WHAT THE TASK ASKS:
Line by line, give the data again exactly as it appears, but without pictures.

Extracted data entries:

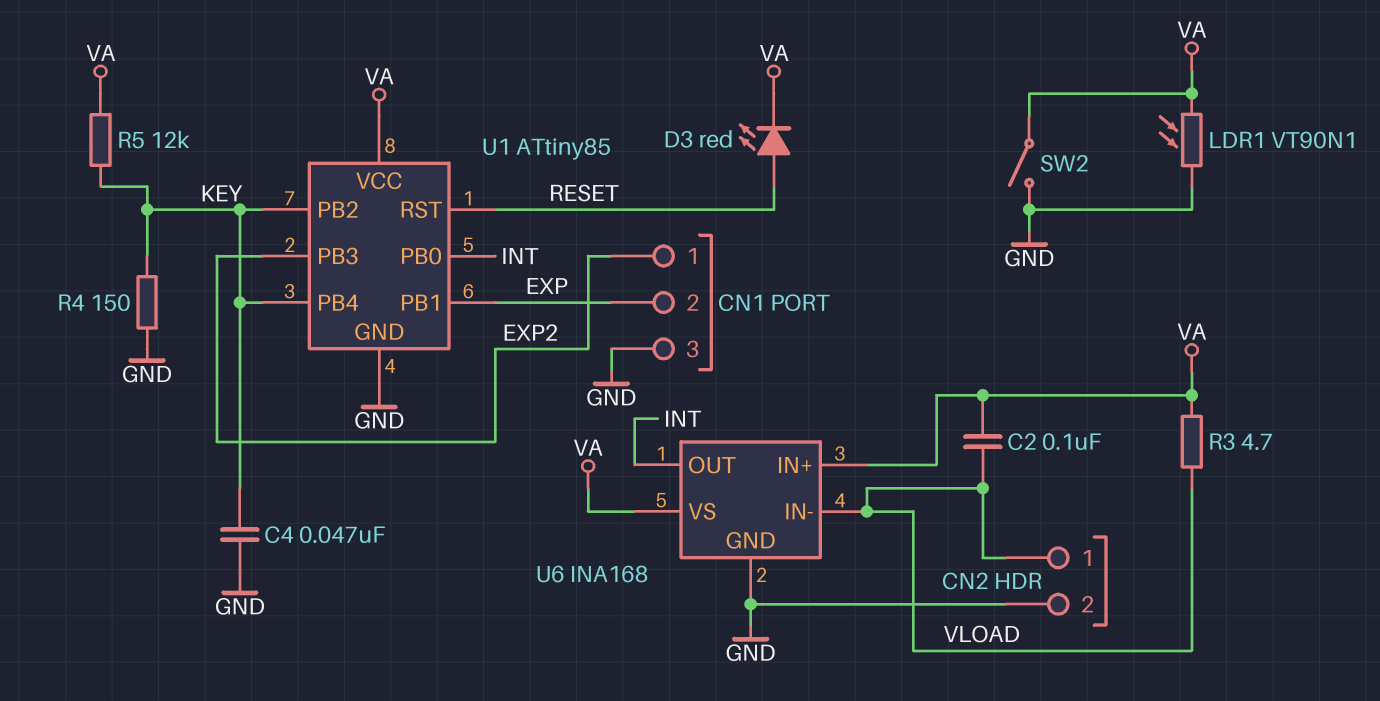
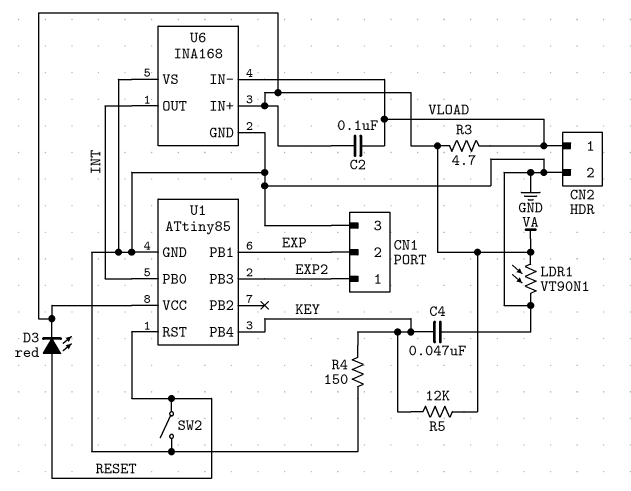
SW2: switch (GND, VA) -> switch (GND, RESET)
U1 pin PB2: KEY -> none
U6 pin VS: VA -> GND

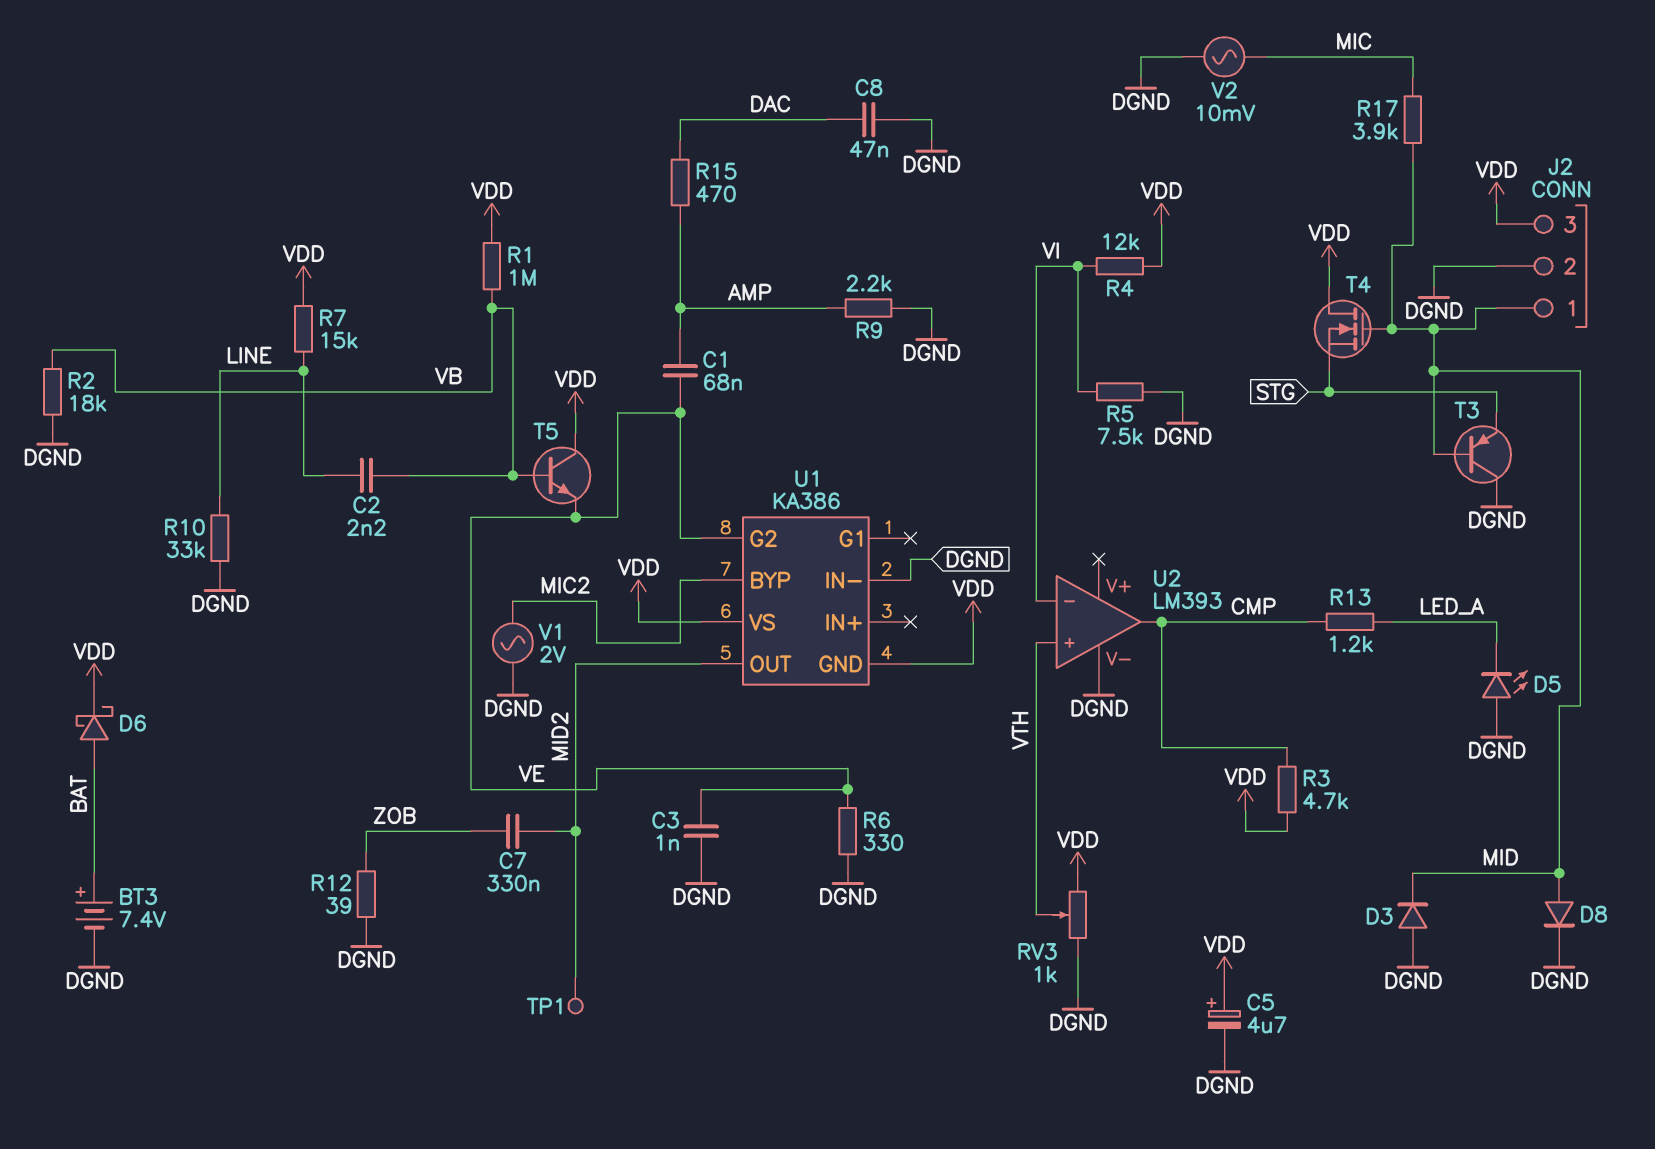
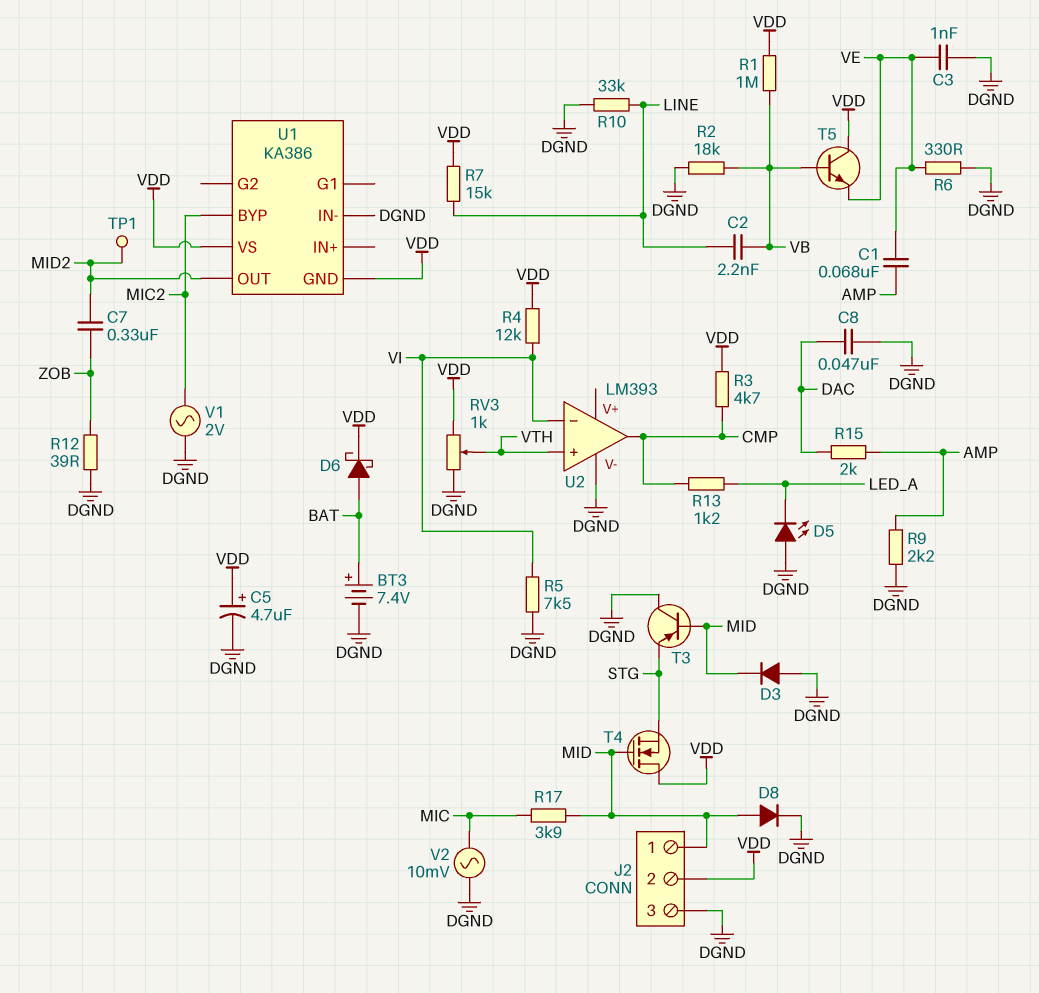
J2 pin 2: DGND -> VDD
J2 pin 3: VDD -> DGND
R15: 470 (AMP, DAC) -> 2k (AMP, DAC)
U1 pin G2: VE -> none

ANSWER AREA:
SW2: switch (GND, VA) -> switch (GND, RESET)
U1 pin PB2: KEY -> none
U6 pin VS: VA -> GND

J2 pin 2: DGND -> VDD
J2 pin 3: VDD -> DGND
R15: 470 (AMP, DAC) -> 2k (AMP, DAC)
U1 pin G2: VE -> none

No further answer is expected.